● Directions for this task:
The entries must be repeated verbatim, and their images left out.

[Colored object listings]
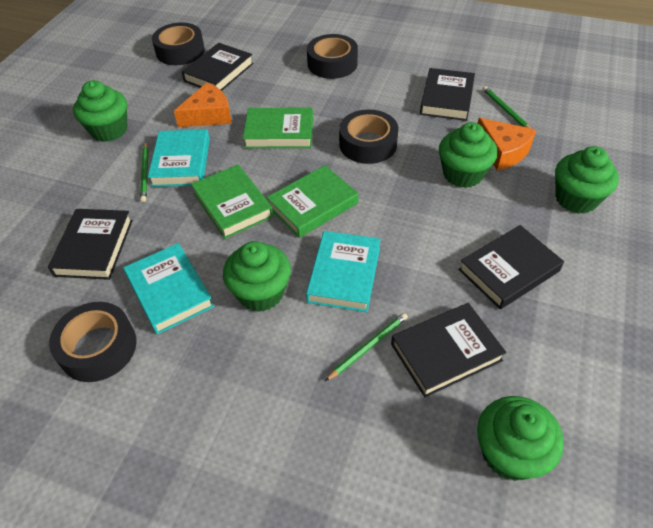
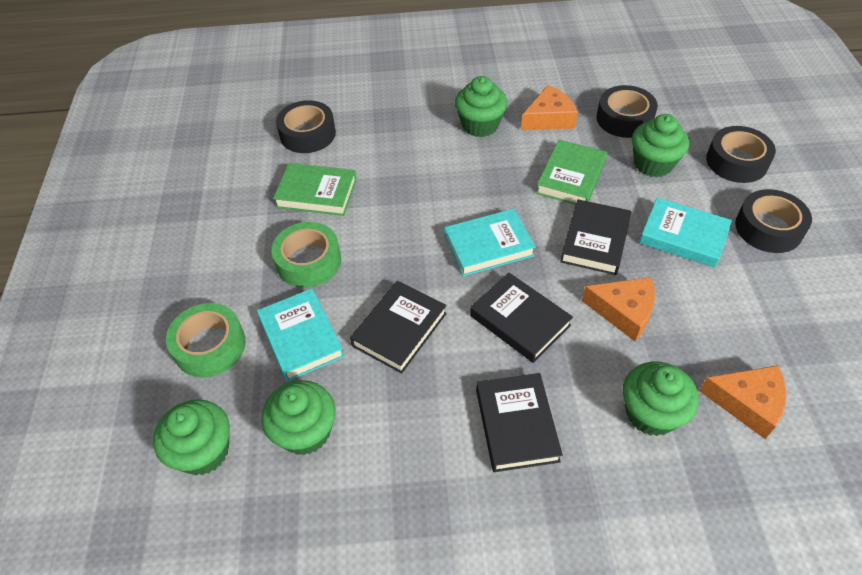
black book: 5 -> 4
green book: 3 -> 2
green pencil: 3 -> 0
green tape: 0 -> 2
orange cheese: 2 -> 3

● Solution:
black book: 5 -> 4
green book: 3 -> 2
green pencil: 3 -> 0
green tape: 0 -> 2
orange cheese: 2 -> 3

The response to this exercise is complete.